*Task to carry out:* Work out the number of lines in the records that include the word "white"; reply with that number alone.

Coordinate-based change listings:
__________________________________________________

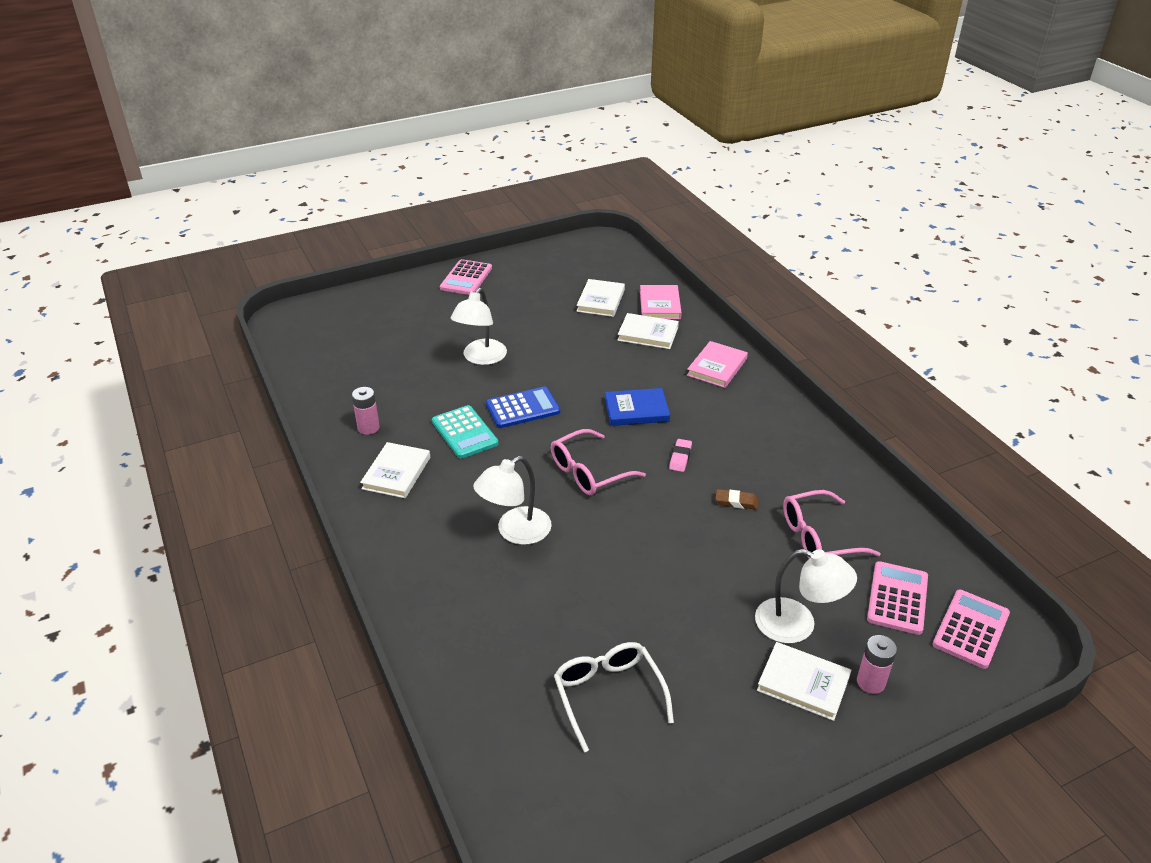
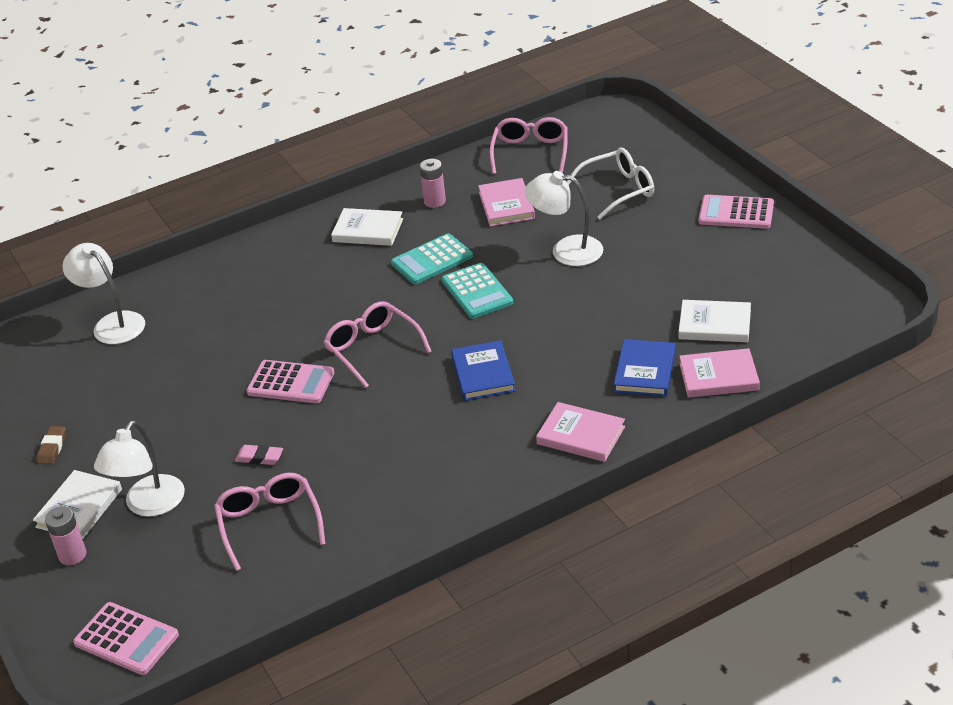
camera: 90 degrees right, 0 degrees up
white lamp [473,456,552,545] -> white lamp moved to [63,243,145,344]
blue calculator [486,386,560,428] -> turquoise calculator [442,263,513,319]
white glasses [554,642,674,752] -> white glasses moved to [567,147,654,220]
white book [617,313,679,349] -> blue book [614,339,676,396]
pink eraser [669,439,692,472] -> pink eraser moved to [235,445,283,465]
brown eraser [715,489,759,510] -> brown eraser moved to [37,426,66,464]
pink calculator [867,561,928,635] -> pink calculator moved to [246,360,335,403]
none -> pink book [478,178,535,227]
none -> pink glasses [490,117,568,174]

__________________________________________________

*Response:* 3